Required action>
Copy each line of the data below in which the word "none" can be found.
============
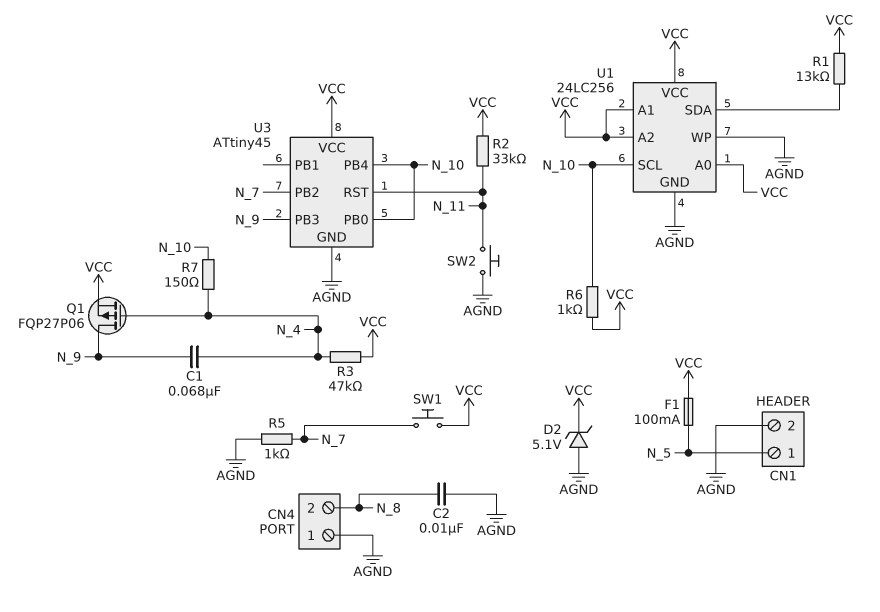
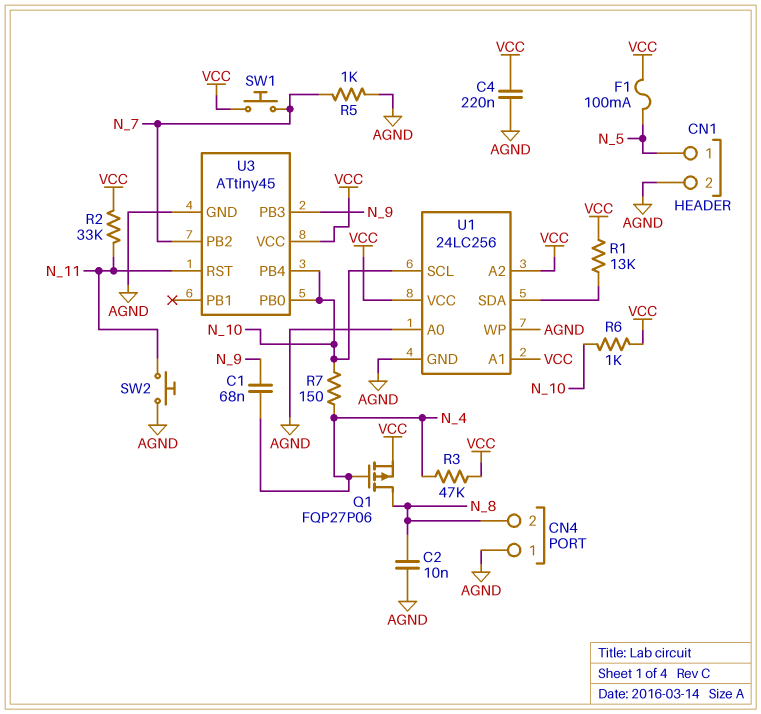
C4: none -> 220nF (AGND, VCC)
D2: zener 5.1V (A AGND, K VCC) -> none
Q1: PMOS FQP27P06 (G N_4, D N_9, S VCC) -> PMOS FQP27P06 (G N_4, D N_8, S VCC)
U1 pin A0: VCC -> AGND

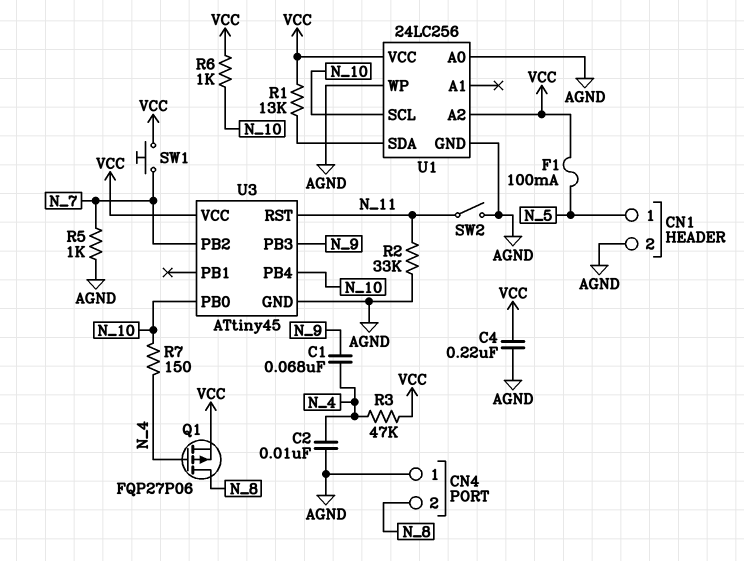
C2: 10nF (AGND, N_8) -> 10nF (AGND, N_4)
R2: 33k (N_11, VCC) -> 33k (AGND, N_11)
SW2: button (AGND, N_11) -> switch (AGND, N_11)
U1 pin A1: VCC -> none

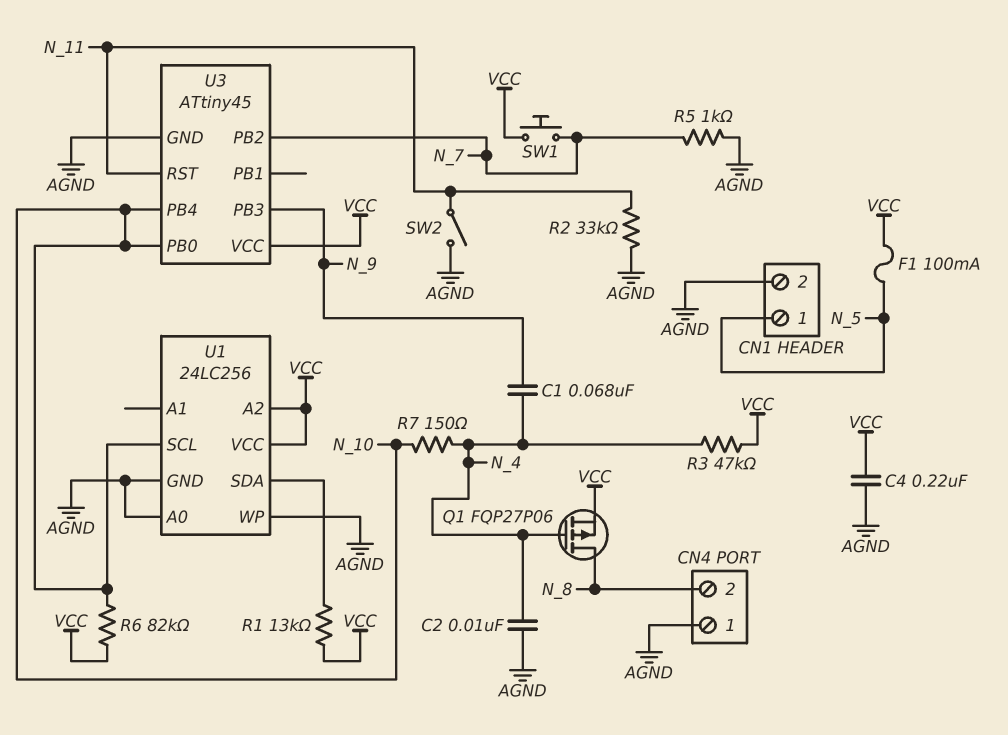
R6: 1k (N_10, VCC) -> 82k (N_10, VCC)

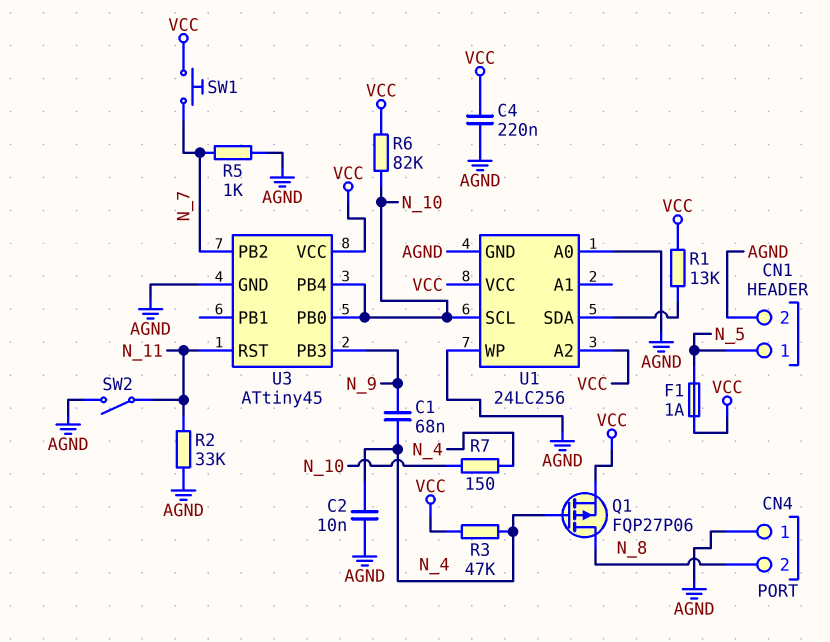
F1: 100mA (N_5, VCC) -> 1A (N_5, VCC)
============
Answer to the problem>
C4: none -> 220nF (AGND, VCC)
D2: zener 5.1V (A AGND, K VCC) -> none
U1 pin A1: VCC -> none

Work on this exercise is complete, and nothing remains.